| WHAT NEEDS TO BE DONE |
For the data below, tally how many lines contain "brick" and answer only with that tally.

(Stored data entries)
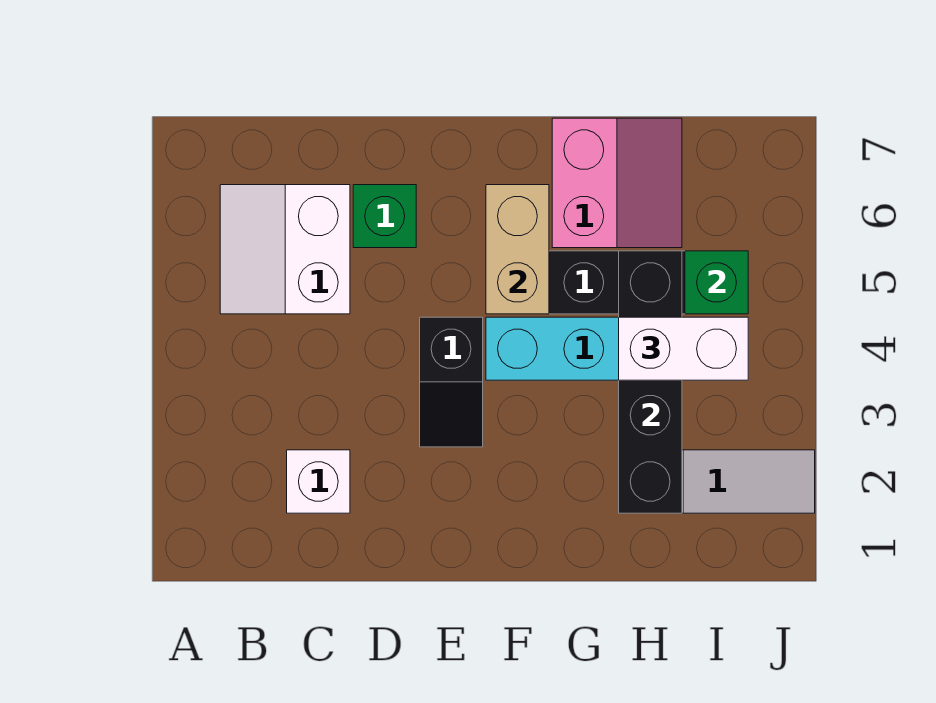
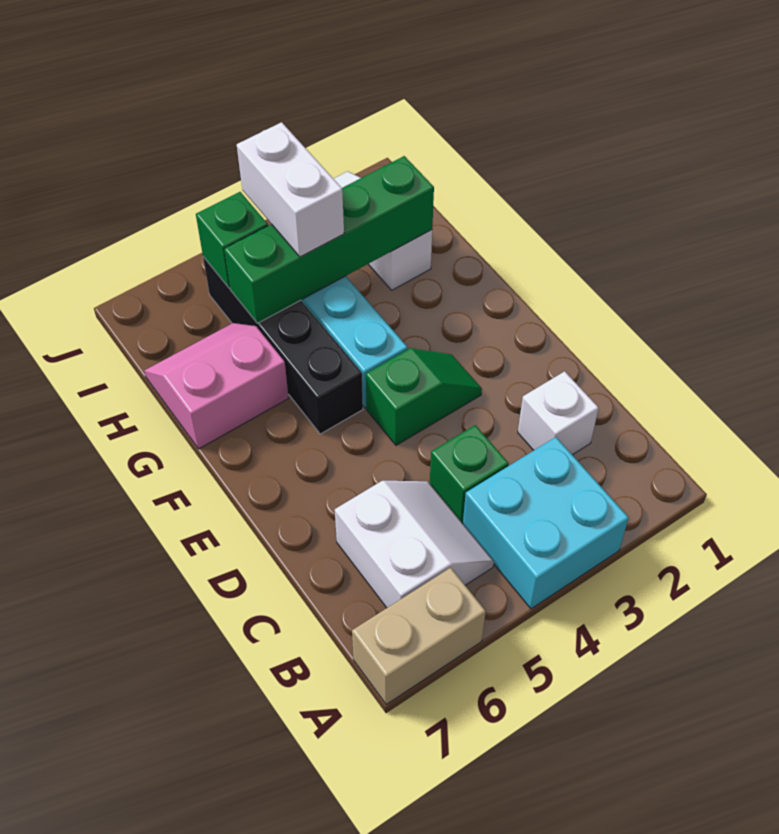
none -> cyan brick A3:B4 level 1
white slope B5:C6 level 1 top C -> white slope B5:C6 level 1 top 6
green brick D6 level 1 -> green brick C4 level 1
black slope E3:E4 level 1 top 4 -> green slope E3:E4 level 1 top 4
tan brick F5:F6 level 2 -> tan brick A6:A7 level 1
black brick H2:H5 level 2 -> green brick H2:H5 level 2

| REPLY |
4